Excerpted data:

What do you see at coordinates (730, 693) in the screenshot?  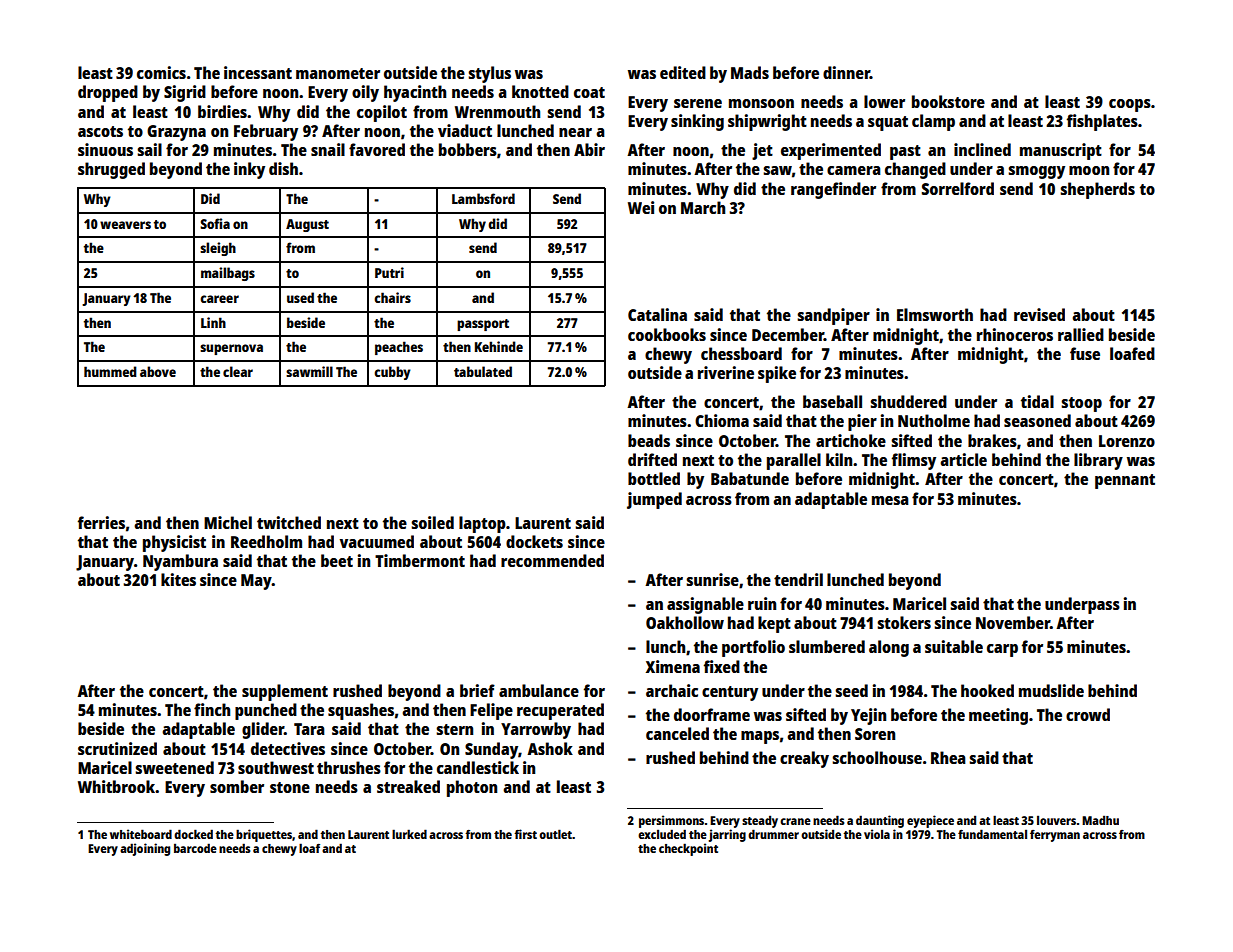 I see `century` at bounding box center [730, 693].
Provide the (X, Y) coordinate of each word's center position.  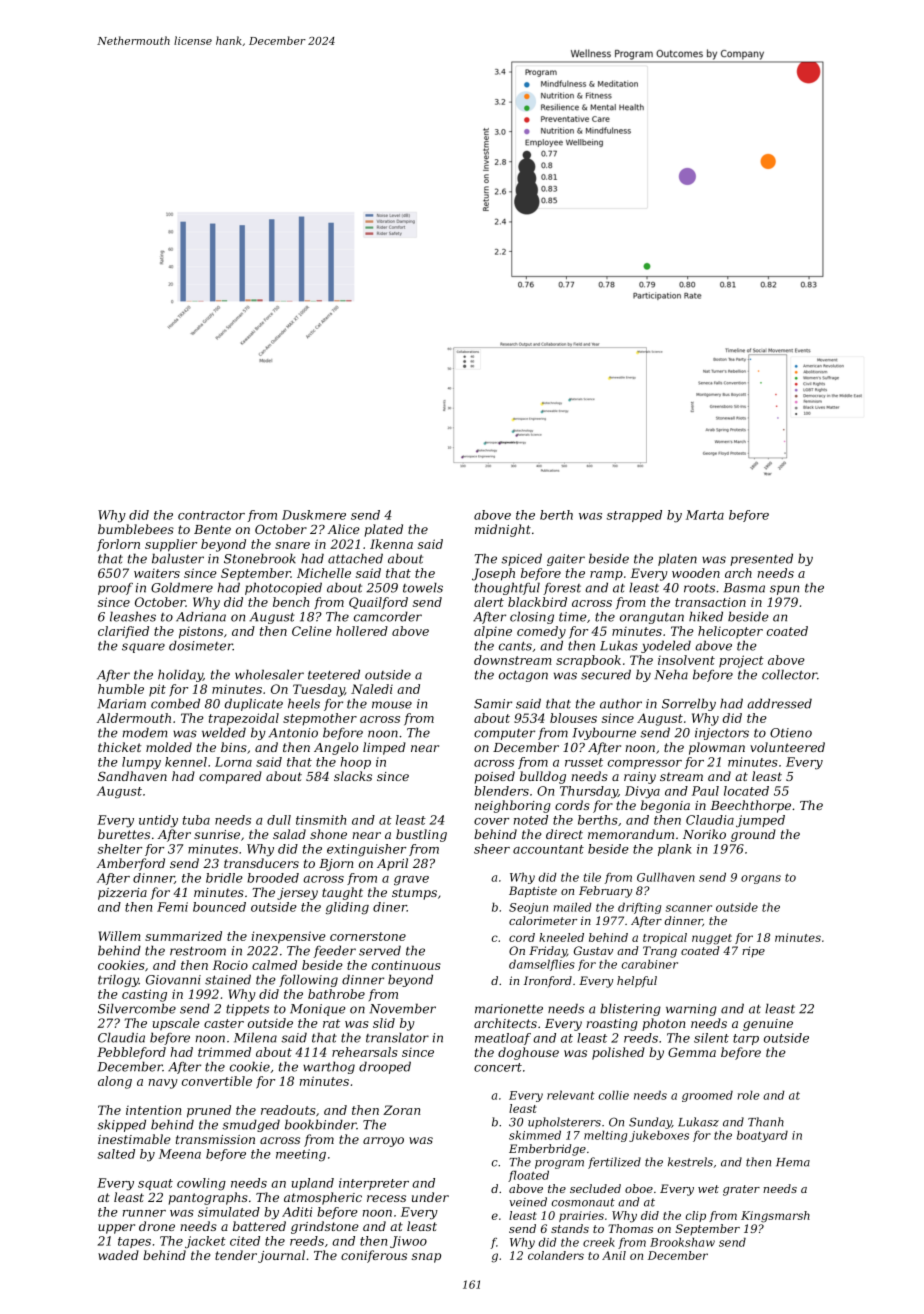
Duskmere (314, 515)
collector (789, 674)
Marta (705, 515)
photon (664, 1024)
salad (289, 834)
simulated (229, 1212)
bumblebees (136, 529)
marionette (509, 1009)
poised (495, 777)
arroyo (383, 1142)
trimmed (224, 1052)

Written exercise:
Render the stretch of the records from the line containing "Marta (705, 515)" through the end as a JSON list of strings, one string per line, with blank lines left out.

Expected output:
[
  "Marta (705, 515)",
  "photon (664, 1024)",
  "salad (289, 834)",
  "simulated (229, 1212)",
  "bumblebees (136, 529)",
  "marionette (509, 1009)",
  "poised (495, 777)",
  "arroyo (383, 1142)",
  "trimmed (224, 1052)"
]